*** Opening PROVIDED MATERIAL ***

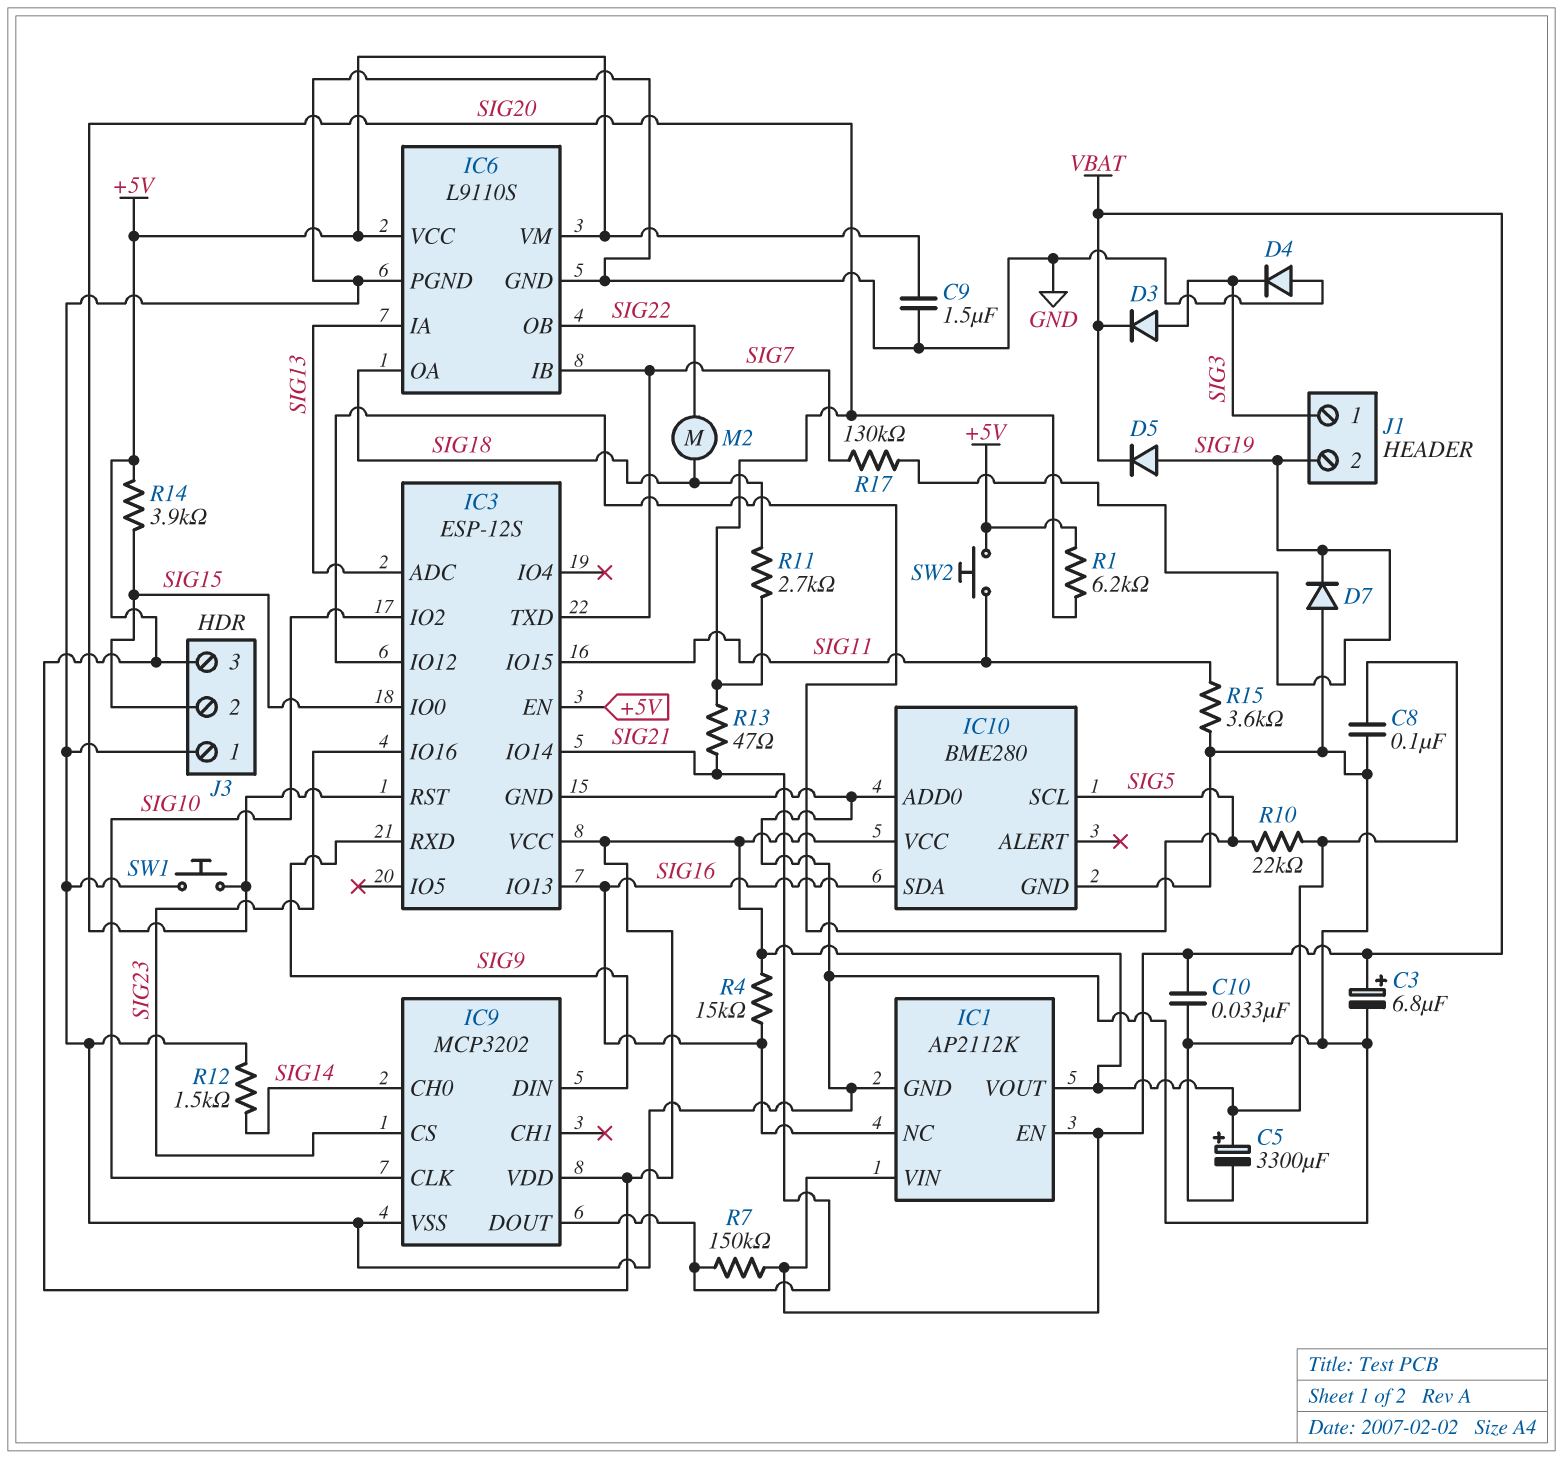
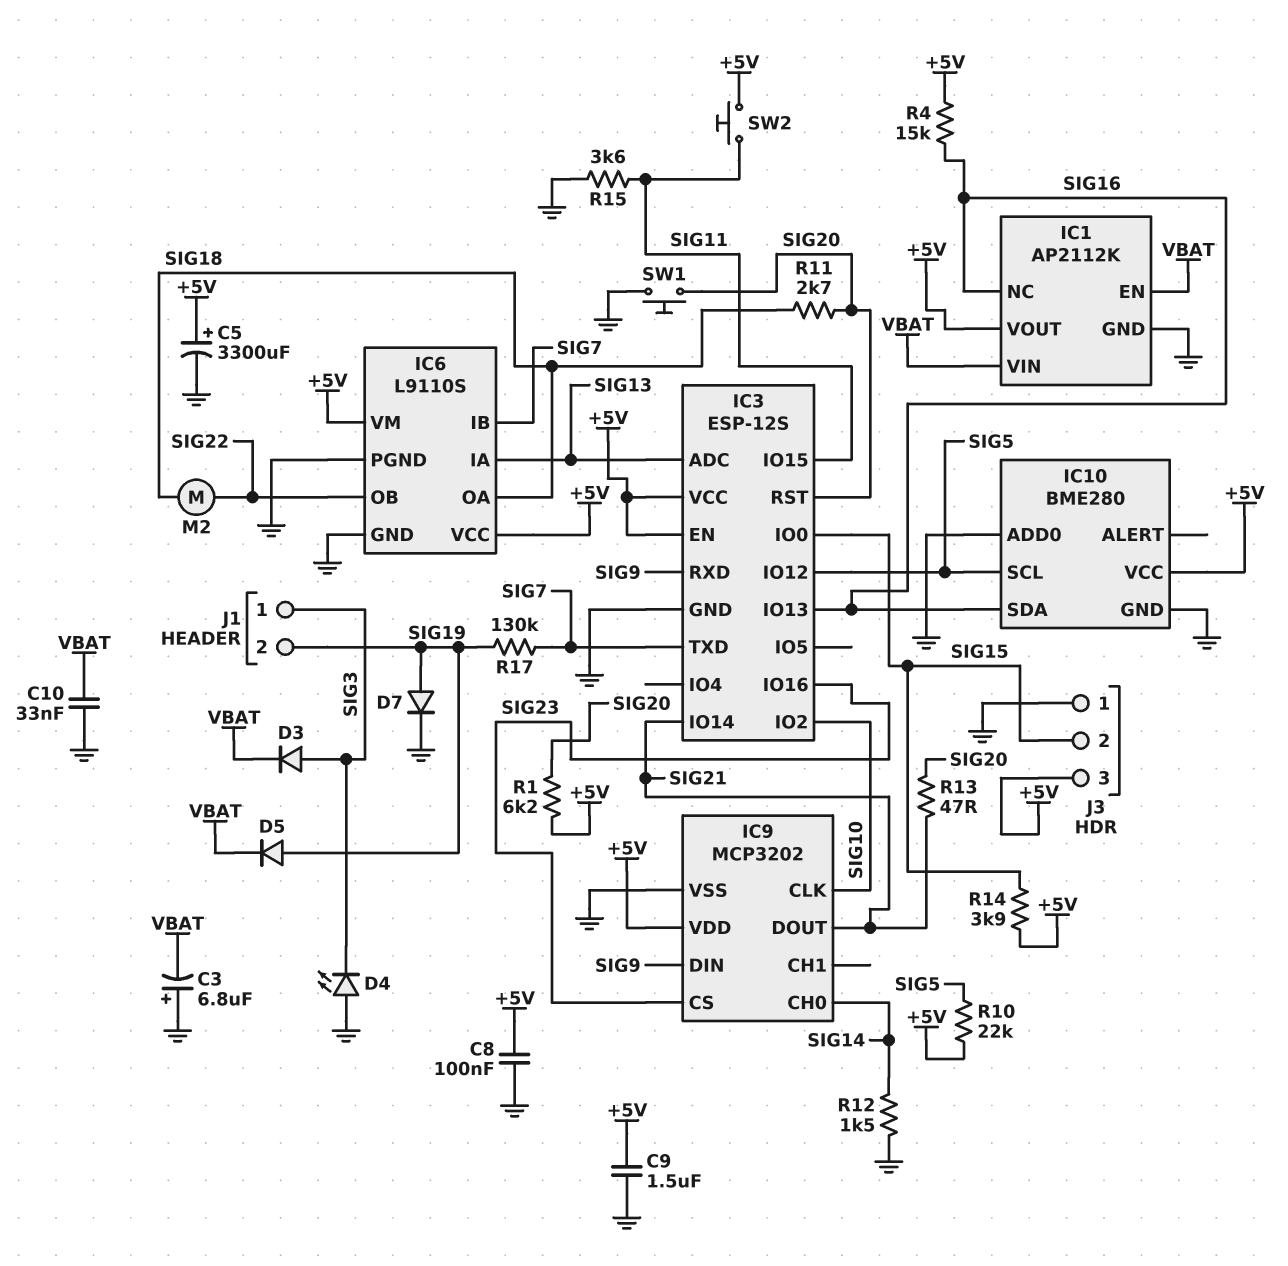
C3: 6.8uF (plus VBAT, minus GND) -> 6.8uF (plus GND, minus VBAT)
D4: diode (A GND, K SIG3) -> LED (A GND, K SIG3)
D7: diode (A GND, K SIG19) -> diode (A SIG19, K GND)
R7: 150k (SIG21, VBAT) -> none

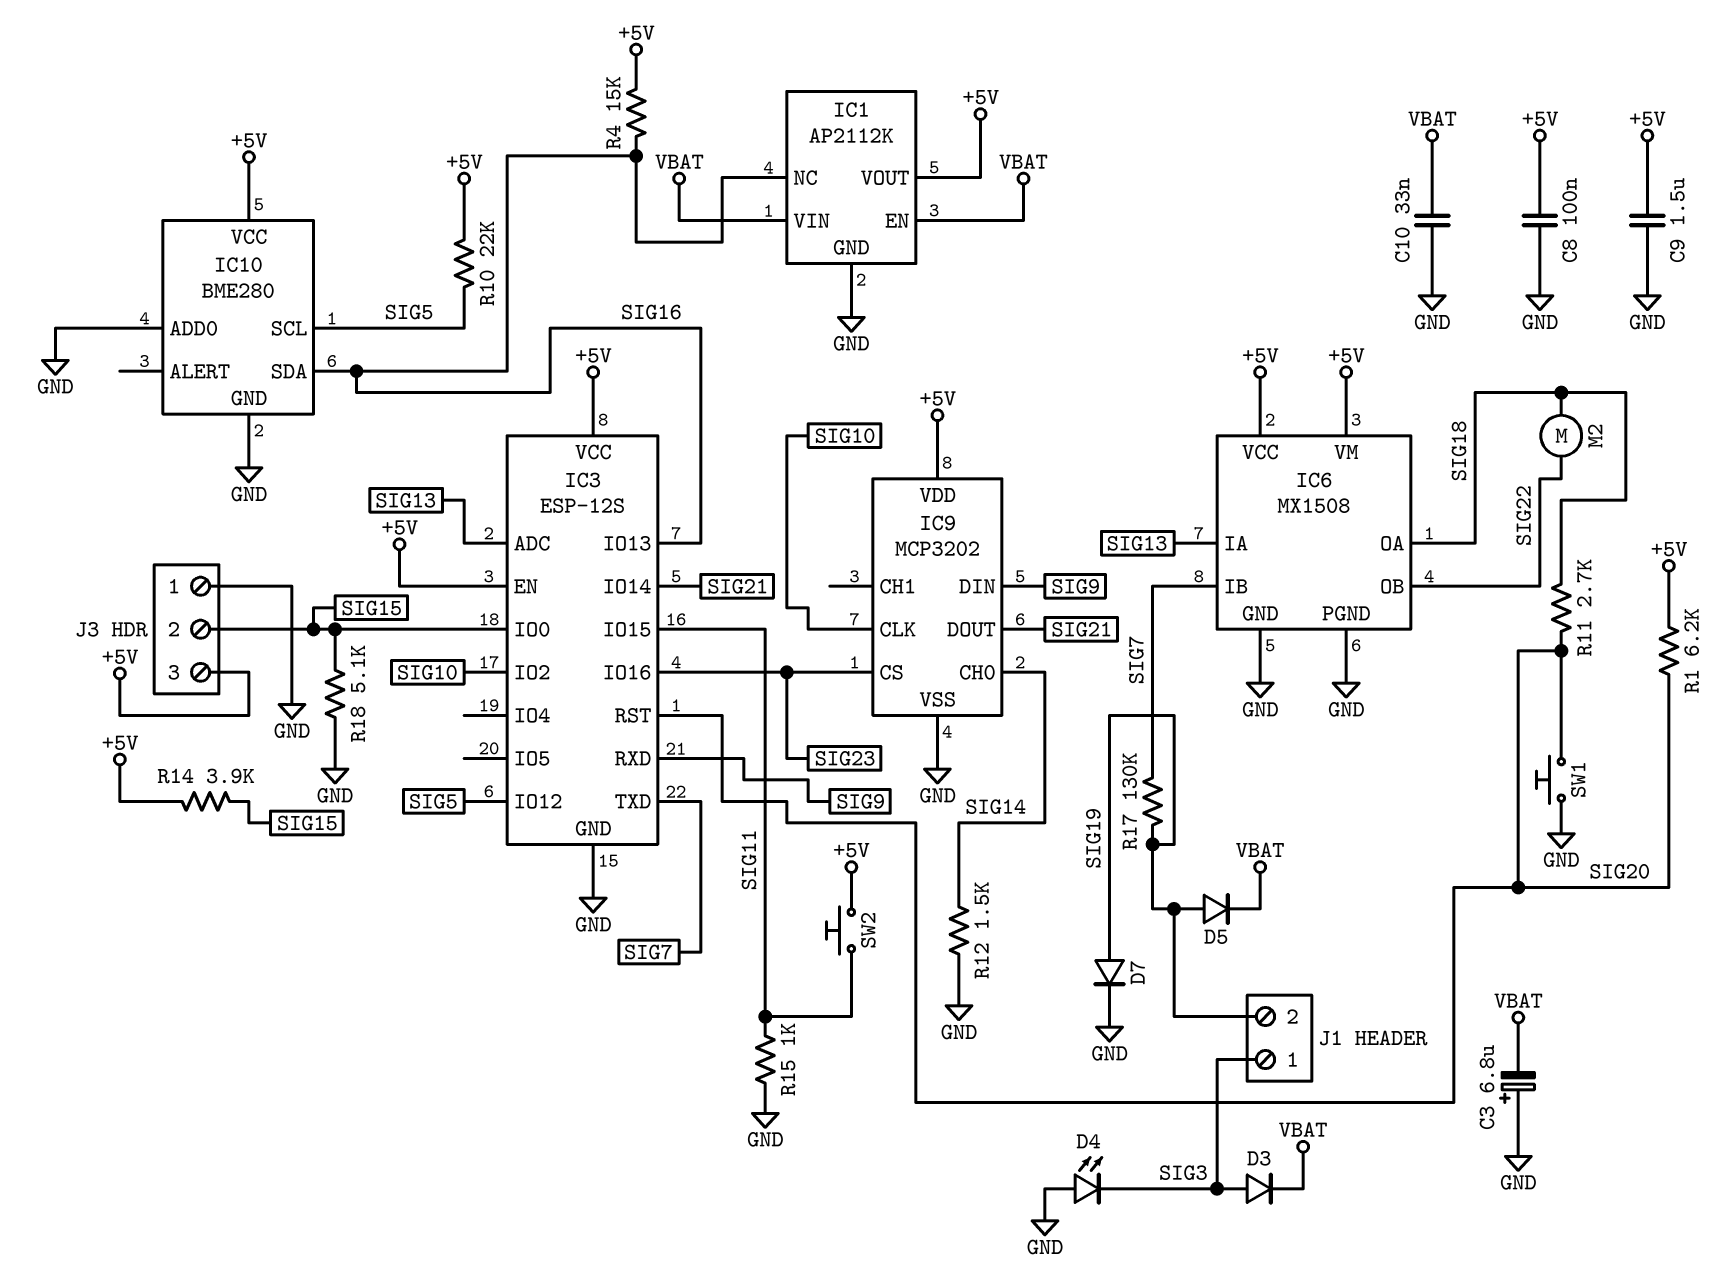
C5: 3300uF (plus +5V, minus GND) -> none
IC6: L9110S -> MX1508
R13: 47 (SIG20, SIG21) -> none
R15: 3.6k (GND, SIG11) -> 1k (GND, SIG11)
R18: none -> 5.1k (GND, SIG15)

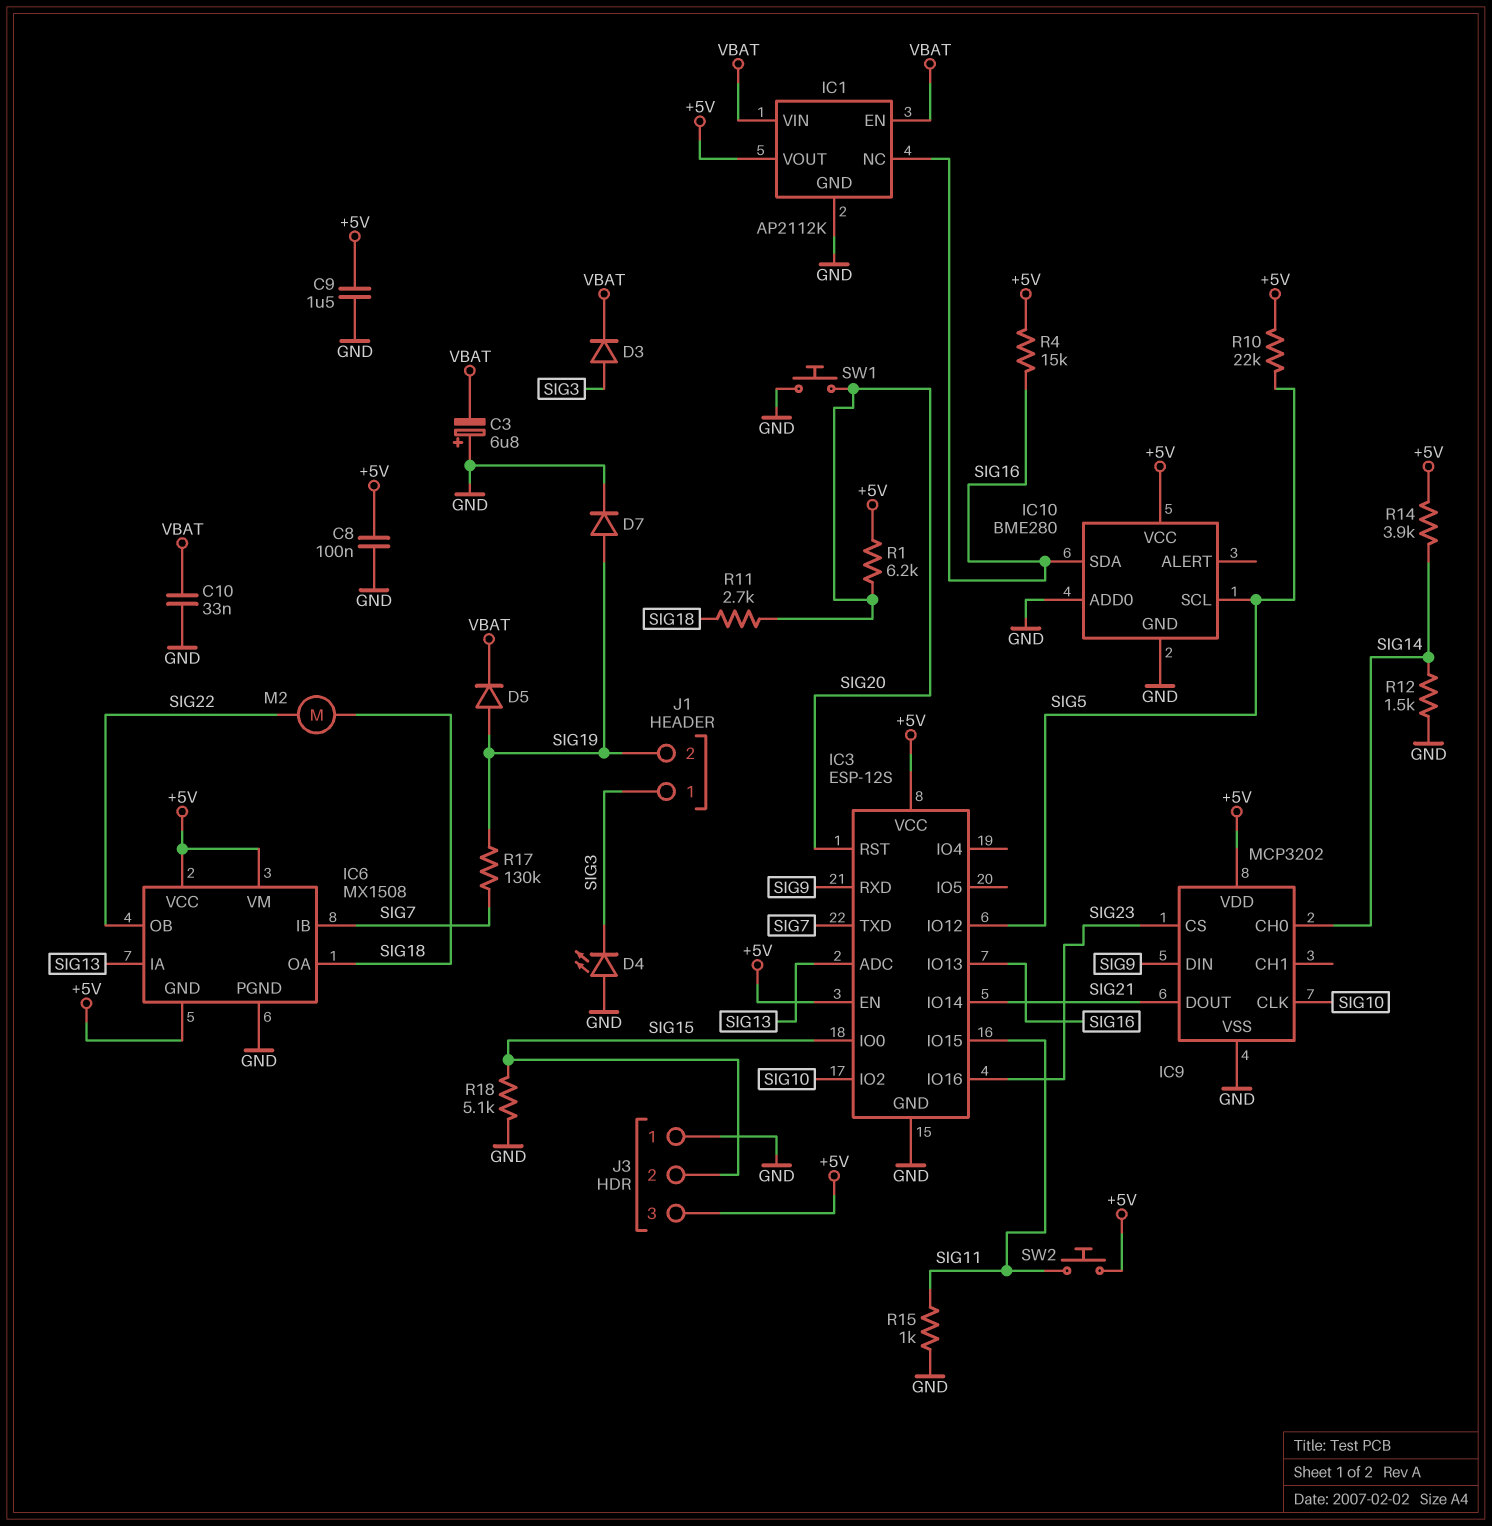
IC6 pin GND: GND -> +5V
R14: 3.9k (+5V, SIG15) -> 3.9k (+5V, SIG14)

*** Closing PROVIDED MATERIAL ***

PROBLEM STATEMENT => Output the records above exactly, omitting the pictures.

RESULT FOR THIS TASK =>
C3: 6.8uF (plus VBAT, minus GND) -> 6.8uF (plus GND, minus VBAT)
D4: diode (A GND, K SIG3) -> LED (A GND, K SIG3)
D7: diode (A GND, K SIG19) -> diode (A SIG19, K GND)
R7: 150k (SIG21, VBAT) -> none

C5: 3300uF (plus +5V, minus GND) -> none
IC6: L9110S -> MX1508
R13: 47 (SIG20, SIG21) -> none
R15: 3.6k (GND, SIG11) -> 1k (GND, SIG11)
R18: none -> 5.1k (GND, SIG15)

IC6 pin GND: GND -> +5V
R14: 3.9k (+5V, SIG15) -> 3.9k (+5V, SIG14)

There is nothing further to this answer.